Data section Block Start
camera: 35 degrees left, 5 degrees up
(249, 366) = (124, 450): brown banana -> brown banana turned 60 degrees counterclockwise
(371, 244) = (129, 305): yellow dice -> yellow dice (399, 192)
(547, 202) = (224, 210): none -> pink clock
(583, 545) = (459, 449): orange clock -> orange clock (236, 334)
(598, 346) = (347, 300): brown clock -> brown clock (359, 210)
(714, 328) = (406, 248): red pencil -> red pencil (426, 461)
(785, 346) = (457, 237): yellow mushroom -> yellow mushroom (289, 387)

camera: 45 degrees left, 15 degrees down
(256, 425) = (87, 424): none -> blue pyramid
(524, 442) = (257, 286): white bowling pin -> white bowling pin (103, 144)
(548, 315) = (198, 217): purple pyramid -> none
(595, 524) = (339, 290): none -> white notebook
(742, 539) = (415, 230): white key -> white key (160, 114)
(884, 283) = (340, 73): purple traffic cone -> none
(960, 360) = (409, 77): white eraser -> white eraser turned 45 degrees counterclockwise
Data section Block End
Data section Block Start
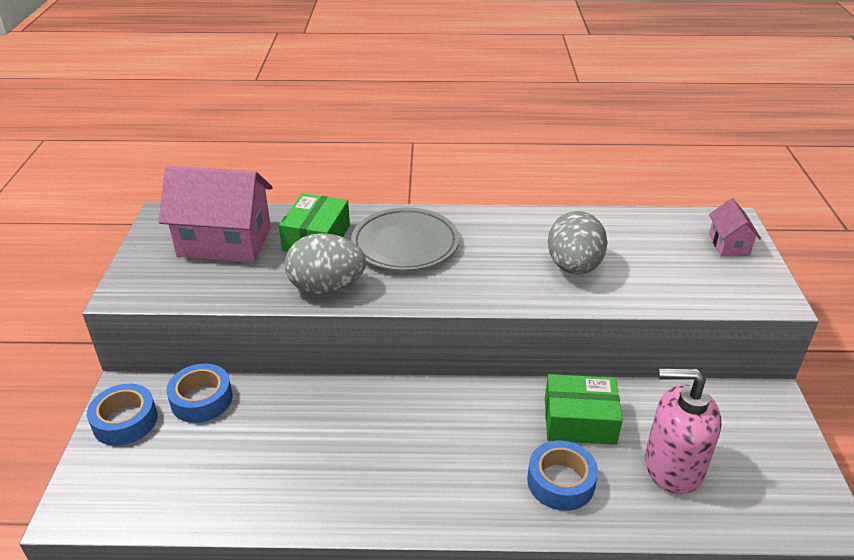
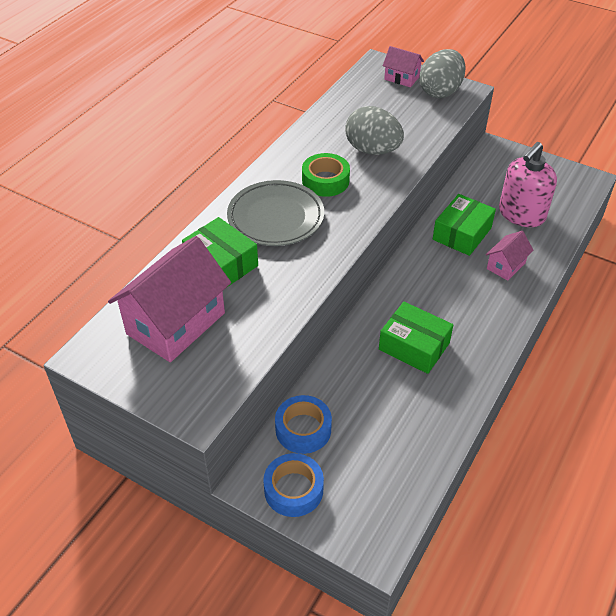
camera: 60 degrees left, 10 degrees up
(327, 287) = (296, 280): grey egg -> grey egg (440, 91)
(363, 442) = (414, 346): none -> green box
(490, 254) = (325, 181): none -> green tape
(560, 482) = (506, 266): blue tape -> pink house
Data section Block End
## Your goal
Starting at the line above that holds "camera: 35 degrees left, 5 degrees up" and ending at the line that holds "(960, 360) = (409, 77): white", transcribe each line exactly and include no other lines.

## Result
camera: 35 degrees left, 5 degrees up
(249, 366) = (124, 450): brown banana -> brown banana turned 60 degrees counterclockwise
(371, 244) = (129, 305): yellow dice -> yellow dice (399, 192)
(547, 202) = (224, 210): none -> pink clock
(583, 545) = (459, 449): orange clock -> orange clock (236, 334)
(598, 346) = (347, 300): brown clock -> brown clock (359, 210)
(714, 328) = (406, 248): red pencil -> red pencil (426, 461)
(785, 346) = (457, 237): yellow mushroom -> yellow mushroom (289, 387)

camera: 45 degrees left, 15 degrees down
(256, 425) = (87, 424): none -> blue pyramid
(524, 442) = (257, 286): white bowling pin -> white bowling pin (103, 144)
(548, 315) = (198, 217): purple pyramid -> none
(595, 524) = (339, 290): none -> white notebook
(742, 539) = (415, 230): white key -> white key (160, 114)
(884, 283) = (340, 73): purple traffic cone -> none
(960, 360) = (409, 77): white eraser -> white eraser turned 45 degrees counterclockwise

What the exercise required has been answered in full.